Exercise goal
Return every line of the items below that contains the string "fraction", matching case exactly.

(Excerpt from a dataset)
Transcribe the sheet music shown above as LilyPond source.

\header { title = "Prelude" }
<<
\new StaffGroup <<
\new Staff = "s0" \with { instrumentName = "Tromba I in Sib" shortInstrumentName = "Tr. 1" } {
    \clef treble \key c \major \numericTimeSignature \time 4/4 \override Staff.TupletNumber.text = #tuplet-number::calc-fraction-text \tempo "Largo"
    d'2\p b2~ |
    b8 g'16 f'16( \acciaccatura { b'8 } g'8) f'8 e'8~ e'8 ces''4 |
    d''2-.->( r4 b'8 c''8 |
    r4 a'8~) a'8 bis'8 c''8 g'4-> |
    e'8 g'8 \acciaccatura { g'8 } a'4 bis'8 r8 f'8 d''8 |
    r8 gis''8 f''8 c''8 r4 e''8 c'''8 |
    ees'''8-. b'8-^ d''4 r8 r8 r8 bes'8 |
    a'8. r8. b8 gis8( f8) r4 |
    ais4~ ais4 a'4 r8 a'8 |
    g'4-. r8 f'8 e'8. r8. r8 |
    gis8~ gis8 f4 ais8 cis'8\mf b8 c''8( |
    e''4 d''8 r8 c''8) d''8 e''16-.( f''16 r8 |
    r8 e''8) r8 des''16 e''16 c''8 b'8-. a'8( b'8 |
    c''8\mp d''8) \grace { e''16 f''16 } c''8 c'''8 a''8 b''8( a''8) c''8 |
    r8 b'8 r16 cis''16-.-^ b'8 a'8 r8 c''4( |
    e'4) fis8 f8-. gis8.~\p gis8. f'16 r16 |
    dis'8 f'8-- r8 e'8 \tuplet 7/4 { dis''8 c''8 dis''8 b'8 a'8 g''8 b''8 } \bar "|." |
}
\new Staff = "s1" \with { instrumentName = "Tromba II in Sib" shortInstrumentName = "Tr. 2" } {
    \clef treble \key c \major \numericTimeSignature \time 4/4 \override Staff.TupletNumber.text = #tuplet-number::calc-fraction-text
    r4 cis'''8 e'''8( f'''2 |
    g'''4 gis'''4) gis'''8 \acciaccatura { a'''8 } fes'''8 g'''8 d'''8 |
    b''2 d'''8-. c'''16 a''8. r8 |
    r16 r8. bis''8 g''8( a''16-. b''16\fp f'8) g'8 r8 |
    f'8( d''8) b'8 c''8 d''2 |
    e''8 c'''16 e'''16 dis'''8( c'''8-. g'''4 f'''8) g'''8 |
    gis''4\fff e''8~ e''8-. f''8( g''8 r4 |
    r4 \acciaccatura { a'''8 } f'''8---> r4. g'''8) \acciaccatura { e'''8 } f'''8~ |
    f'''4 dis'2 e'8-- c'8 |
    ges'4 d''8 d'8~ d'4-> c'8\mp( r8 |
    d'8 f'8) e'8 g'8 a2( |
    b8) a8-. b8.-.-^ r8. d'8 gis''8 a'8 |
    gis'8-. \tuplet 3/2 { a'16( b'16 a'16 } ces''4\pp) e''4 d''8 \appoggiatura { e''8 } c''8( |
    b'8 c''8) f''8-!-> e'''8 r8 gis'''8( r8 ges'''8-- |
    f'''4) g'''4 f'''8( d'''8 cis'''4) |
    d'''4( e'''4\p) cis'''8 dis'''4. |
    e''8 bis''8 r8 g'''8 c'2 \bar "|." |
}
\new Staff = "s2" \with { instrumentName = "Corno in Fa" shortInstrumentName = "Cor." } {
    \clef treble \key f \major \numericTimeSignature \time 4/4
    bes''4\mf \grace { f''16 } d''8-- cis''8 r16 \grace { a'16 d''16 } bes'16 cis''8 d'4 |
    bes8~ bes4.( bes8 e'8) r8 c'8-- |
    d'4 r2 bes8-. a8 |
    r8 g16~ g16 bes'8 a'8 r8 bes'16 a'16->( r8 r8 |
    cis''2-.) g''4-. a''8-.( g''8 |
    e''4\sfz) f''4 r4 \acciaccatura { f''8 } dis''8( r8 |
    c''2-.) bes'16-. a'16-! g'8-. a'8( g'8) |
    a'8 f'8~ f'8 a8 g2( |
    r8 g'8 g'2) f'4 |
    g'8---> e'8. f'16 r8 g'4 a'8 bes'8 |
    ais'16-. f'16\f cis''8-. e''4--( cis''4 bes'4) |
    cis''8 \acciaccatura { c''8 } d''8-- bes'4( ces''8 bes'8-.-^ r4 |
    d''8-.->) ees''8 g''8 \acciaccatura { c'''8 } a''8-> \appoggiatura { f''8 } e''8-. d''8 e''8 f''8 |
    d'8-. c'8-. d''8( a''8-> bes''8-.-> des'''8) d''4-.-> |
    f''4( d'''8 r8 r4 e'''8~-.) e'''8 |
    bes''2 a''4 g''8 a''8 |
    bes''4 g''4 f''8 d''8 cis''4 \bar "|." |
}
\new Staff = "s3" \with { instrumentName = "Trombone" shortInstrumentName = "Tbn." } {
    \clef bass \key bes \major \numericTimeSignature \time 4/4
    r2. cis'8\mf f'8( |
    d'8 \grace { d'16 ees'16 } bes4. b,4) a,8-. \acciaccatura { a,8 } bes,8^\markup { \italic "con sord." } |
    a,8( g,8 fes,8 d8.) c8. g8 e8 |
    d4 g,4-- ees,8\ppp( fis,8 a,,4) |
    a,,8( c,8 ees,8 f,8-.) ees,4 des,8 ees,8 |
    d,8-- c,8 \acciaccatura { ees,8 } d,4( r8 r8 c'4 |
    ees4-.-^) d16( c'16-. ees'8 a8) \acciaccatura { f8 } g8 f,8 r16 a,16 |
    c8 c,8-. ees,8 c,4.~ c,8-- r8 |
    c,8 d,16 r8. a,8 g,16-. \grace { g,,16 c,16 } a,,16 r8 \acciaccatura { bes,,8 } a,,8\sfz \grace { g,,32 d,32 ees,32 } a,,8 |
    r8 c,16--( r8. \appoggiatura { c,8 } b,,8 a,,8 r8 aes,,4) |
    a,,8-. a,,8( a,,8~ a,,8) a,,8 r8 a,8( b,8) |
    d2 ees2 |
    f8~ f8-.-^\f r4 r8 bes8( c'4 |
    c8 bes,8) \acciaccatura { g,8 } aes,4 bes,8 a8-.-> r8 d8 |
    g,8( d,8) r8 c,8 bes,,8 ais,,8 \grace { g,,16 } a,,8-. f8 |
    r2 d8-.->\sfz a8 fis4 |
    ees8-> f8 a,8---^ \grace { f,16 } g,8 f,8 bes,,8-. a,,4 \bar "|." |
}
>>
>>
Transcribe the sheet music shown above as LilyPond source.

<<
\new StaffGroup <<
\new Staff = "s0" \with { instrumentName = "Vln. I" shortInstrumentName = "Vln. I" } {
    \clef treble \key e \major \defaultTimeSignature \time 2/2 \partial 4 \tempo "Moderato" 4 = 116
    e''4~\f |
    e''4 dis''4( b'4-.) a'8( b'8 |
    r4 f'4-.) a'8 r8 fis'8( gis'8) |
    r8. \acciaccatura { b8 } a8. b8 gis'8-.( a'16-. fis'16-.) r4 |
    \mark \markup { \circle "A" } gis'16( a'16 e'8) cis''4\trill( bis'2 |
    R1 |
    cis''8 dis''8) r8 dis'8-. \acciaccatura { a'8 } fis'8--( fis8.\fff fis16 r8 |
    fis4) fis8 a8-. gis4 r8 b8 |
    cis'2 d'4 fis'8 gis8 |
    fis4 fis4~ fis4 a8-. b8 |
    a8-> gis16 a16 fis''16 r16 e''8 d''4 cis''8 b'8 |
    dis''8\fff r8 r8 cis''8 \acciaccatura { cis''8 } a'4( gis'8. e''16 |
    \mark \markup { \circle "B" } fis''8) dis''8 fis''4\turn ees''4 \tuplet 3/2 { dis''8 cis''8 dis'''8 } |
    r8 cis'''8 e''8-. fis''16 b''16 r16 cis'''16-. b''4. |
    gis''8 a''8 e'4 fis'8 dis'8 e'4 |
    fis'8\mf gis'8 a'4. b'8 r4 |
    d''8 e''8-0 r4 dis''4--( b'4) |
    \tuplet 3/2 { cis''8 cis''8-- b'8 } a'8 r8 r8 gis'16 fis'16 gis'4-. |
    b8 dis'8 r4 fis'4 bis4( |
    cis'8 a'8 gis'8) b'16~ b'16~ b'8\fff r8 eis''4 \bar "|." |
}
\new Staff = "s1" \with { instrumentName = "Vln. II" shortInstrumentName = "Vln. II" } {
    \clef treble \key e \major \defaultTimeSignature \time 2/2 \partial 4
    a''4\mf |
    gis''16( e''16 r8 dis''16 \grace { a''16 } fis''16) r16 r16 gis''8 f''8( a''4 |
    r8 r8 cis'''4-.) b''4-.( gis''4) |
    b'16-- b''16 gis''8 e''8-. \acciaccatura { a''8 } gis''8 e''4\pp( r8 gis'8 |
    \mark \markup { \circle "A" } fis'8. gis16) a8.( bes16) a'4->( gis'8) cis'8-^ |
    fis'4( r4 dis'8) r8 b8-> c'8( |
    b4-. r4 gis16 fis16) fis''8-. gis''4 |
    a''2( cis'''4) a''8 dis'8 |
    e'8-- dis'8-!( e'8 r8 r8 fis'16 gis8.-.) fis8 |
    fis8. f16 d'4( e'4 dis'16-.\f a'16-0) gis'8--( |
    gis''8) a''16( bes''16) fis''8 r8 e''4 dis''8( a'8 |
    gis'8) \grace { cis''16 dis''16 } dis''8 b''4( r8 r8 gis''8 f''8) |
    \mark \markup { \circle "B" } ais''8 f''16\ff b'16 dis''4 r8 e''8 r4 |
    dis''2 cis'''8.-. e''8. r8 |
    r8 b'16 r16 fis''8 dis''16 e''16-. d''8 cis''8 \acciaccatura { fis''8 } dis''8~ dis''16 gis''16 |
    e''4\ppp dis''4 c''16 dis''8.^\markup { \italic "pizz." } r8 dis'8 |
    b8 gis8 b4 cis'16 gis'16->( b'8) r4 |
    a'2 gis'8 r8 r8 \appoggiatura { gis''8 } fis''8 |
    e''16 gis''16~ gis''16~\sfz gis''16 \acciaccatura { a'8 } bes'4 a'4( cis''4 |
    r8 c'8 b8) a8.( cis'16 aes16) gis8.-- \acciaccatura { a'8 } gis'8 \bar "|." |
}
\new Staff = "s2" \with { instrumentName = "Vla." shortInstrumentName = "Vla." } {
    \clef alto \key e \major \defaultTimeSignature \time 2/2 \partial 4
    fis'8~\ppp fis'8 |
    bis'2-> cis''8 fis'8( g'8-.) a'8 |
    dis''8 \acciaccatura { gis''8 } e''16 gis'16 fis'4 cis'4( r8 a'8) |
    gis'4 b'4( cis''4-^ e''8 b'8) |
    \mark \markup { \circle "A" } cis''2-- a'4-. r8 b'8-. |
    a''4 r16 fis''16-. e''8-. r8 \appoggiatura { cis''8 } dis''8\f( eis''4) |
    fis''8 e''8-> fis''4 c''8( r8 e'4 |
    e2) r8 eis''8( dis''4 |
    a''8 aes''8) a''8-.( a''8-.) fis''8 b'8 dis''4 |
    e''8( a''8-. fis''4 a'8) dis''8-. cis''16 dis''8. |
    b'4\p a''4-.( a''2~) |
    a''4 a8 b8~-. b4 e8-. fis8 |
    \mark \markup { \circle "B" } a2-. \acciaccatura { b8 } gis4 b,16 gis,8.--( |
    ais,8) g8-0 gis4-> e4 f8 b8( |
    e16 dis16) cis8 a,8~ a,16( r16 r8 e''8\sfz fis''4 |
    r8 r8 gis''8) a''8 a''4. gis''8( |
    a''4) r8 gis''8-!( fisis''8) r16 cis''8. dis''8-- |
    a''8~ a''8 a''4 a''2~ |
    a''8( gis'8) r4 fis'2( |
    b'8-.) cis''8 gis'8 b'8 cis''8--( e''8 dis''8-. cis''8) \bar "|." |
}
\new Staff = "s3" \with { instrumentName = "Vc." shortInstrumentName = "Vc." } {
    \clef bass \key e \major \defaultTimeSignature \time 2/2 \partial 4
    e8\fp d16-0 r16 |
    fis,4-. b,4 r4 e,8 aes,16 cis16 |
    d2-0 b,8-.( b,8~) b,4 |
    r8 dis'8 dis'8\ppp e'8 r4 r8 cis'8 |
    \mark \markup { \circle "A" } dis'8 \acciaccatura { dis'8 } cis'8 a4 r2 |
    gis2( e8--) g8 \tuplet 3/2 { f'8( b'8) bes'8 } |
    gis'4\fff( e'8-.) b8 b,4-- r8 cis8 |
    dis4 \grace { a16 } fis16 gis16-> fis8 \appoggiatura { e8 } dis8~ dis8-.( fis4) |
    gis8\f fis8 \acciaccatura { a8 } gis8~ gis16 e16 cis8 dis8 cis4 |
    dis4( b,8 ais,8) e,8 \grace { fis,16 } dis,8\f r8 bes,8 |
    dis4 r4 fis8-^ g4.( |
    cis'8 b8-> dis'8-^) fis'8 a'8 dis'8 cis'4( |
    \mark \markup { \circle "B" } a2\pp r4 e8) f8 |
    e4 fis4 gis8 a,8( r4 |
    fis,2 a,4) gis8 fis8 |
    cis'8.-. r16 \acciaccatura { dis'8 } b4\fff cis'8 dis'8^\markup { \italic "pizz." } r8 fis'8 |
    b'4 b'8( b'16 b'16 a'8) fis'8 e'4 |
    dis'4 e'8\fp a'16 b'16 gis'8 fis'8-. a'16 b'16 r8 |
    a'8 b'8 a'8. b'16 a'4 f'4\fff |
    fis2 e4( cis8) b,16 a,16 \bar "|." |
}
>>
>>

Output below
    \clef treble \key c \major \numericTimeSignature \time 4/4 \override Staff.TupletNumber.text = #tuplet-number::calc-fraction-text \tempo "Largo"
    \clef treble \key c \major \numericTimeSignature \time 4/4 \override Staff.TupletNumber.text = #tuplet-number::calc-fraction-text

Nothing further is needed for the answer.